* _Action item_: Look through the data below and extract, unchanged, the lines from the one that contains "building: none -> [34,359,119,457]" to the one that contains "building: [310,304,356,352] -> none", both included.

* _Input material_:
────

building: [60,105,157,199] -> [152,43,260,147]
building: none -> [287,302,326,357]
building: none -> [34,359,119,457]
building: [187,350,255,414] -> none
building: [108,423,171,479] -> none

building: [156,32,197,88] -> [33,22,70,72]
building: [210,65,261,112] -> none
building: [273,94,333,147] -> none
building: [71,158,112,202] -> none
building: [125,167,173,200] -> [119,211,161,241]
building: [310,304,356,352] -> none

────

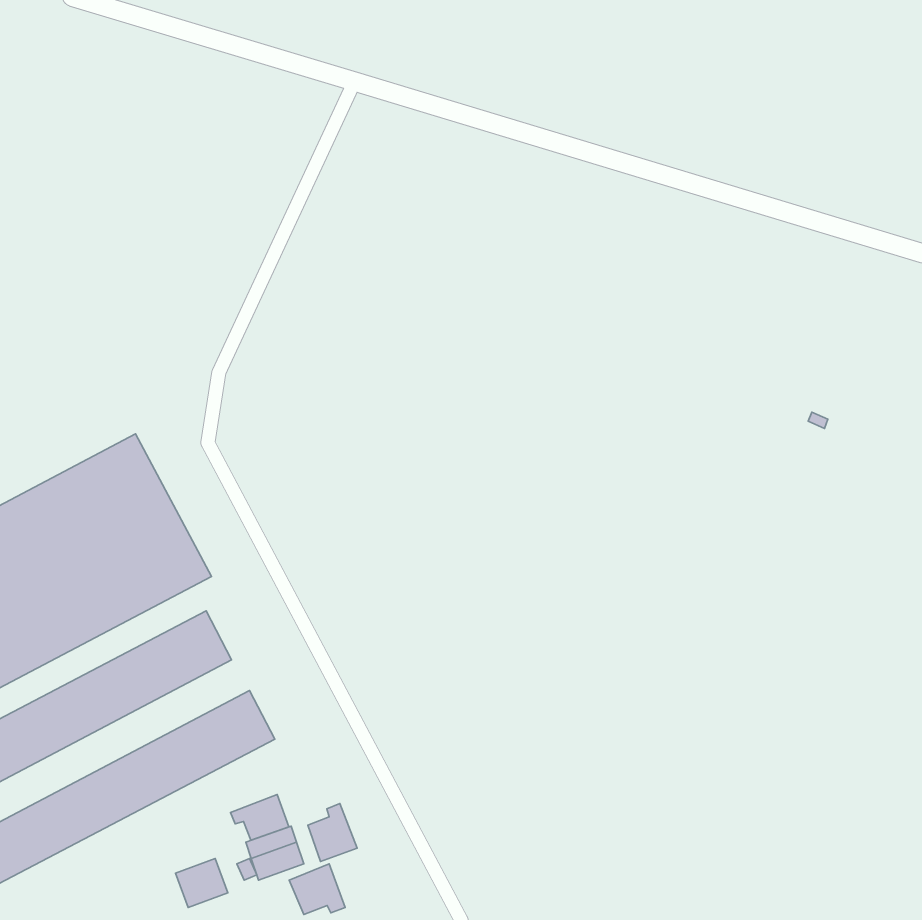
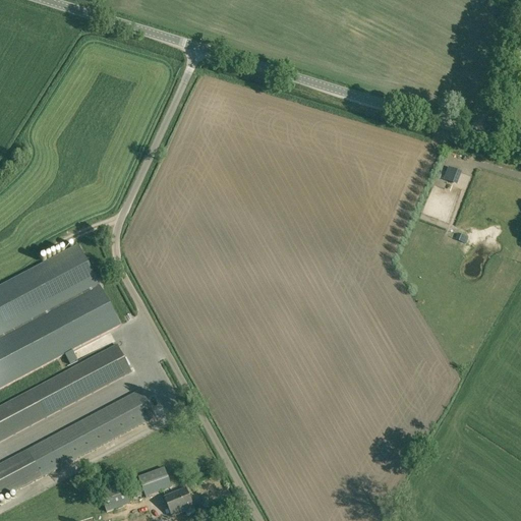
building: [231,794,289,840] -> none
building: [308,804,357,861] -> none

────

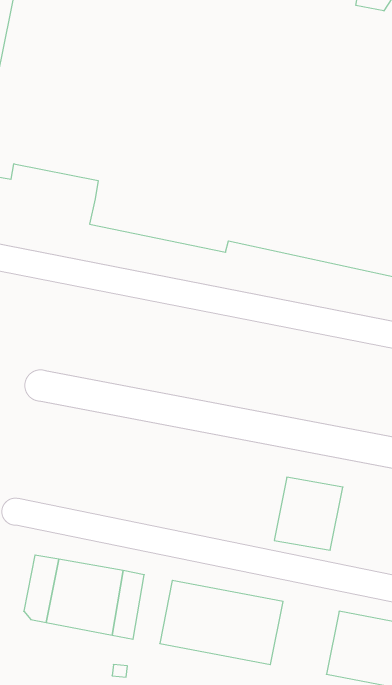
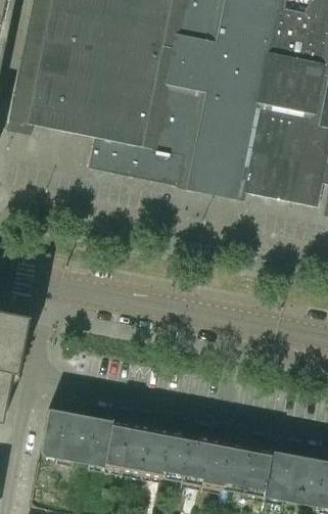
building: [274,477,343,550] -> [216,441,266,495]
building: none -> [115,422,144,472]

────

* _Solution_:
building: none -> [34,359,119,457]
building: [187,350,255,414] -> none
building: [108,423,171,479] -> none

building: [156,32,197,88] -> [33,22,70,72]
building: [210,65,261,112] -> none
building: [273,94,333,147] -> none
building: [71,158,112,202] -> none
building: [125,167,173,200] -> [119,211,161,241]
building: [310,304,356,352] -> none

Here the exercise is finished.